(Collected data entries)
■ ■ ■

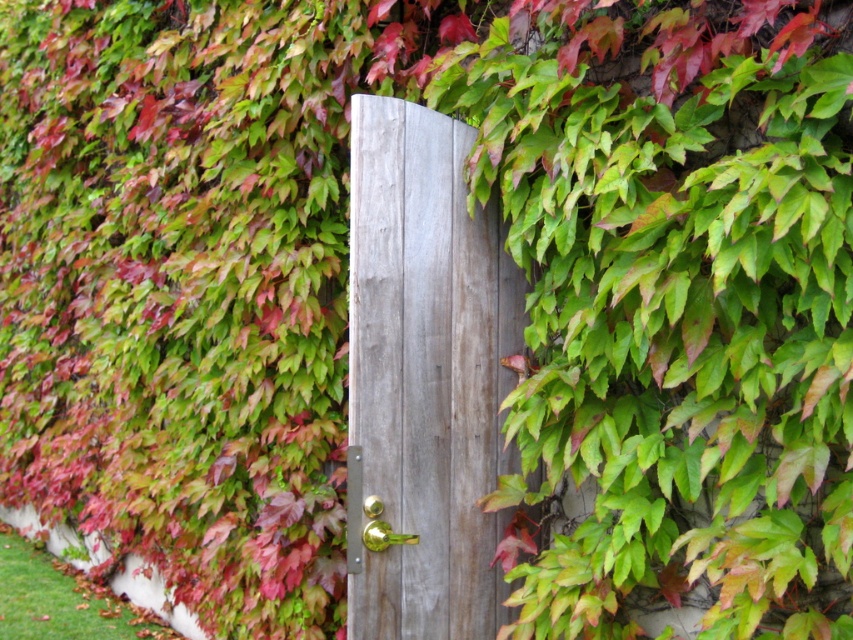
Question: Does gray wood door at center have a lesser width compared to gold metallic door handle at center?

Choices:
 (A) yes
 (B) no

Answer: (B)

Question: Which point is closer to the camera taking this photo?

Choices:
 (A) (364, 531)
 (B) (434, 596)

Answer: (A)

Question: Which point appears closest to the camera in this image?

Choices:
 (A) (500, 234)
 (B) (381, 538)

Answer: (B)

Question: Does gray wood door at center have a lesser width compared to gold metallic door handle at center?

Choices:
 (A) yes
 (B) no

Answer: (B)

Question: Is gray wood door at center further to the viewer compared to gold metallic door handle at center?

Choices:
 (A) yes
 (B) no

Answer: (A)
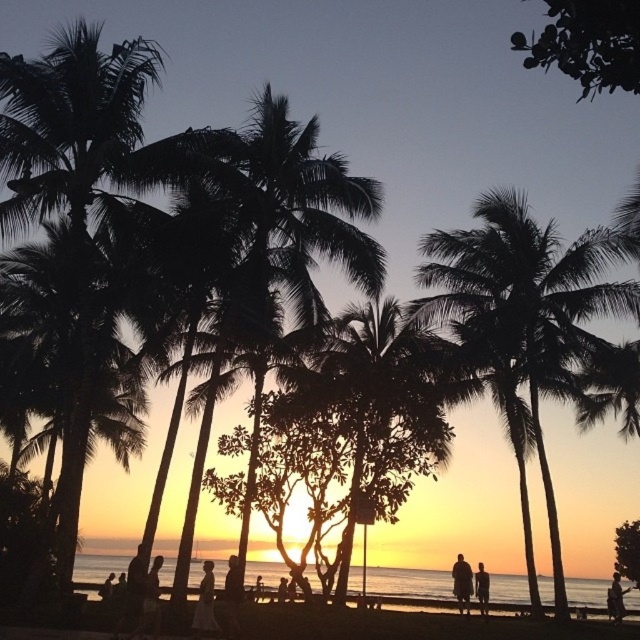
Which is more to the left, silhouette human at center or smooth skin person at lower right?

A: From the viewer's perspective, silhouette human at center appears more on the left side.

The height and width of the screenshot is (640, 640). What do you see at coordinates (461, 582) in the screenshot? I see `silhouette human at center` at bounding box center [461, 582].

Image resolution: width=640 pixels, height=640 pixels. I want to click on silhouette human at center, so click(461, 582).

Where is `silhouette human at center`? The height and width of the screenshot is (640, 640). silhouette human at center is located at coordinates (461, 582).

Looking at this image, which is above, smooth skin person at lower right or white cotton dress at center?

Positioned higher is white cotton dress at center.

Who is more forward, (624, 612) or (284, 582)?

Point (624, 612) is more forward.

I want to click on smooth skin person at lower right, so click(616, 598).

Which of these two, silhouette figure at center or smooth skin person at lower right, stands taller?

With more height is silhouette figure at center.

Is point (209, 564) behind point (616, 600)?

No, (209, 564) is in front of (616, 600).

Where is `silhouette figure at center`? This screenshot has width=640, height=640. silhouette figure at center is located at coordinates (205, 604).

■ ■ ■

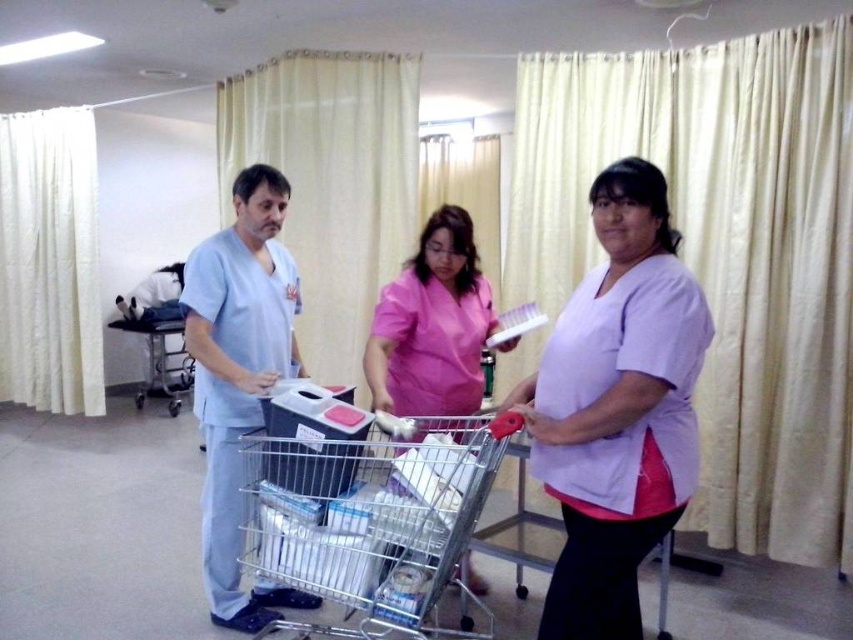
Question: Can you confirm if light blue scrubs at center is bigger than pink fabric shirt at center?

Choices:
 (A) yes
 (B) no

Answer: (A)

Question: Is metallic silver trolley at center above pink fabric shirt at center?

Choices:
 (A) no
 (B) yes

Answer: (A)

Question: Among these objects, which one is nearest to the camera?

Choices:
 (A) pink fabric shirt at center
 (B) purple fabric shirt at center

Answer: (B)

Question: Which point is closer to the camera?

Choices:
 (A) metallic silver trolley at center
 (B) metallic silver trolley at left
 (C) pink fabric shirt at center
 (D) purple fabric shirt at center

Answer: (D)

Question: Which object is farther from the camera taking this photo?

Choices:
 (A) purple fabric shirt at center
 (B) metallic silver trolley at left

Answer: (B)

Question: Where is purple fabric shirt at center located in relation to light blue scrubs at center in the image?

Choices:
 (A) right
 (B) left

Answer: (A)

■ ■ ■

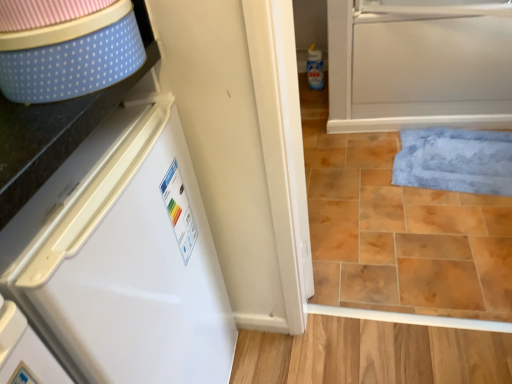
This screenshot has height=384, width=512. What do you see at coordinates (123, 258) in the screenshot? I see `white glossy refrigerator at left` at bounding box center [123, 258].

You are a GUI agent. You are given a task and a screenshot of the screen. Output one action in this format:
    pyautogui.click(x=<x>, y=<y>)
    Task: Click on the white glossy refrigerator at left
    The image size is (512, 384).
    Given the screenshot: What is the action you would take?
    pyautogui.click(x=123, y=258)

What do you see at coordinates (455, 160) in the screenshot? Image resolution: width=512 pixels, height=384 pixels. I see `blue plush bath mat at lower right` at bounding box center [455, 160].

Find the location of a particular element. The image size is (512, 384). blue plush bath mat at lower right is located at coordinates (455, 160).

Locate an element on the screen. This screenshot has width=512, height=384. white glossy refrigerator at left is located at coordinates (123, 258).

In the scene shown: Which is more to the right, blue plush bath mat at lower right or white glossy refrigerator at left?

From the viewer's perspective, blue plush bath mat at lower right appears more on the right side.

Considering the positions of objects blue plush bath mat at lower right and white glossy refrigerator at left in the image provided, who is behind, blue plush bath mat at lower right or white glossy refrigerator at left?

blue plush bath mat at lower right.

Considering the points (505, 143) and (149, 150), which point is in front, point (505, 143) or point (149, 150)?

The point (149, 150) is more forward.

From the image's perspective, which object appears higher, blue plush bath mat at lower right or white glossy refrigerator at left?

■ ■ ■

Your instructions:
Reproduce, word for word, the records from the line containing "What do you see at coordinates (455, 160)" up to and including the line containing "In the scene".

Worked solution:
What do you see at coordinates (455, 160) in the screenshot? Image resolution: width=512 pixels, height=384 pixels. I see `blue plush bath mat at lower right` at bounding box center [455, 160].

Find the location of a particular element. The image size is (512, 384). blue plush bath mat at lower right is located at coordinates (455, 160).

Locate an element on the screen. This screenshot has width=512, height=384. white glossy refrigerator at left is located at coordinates (123, 258).

In the scene shown: Which is more to the right, blue plush bath mat at lower right or white glossy refrigerator at left?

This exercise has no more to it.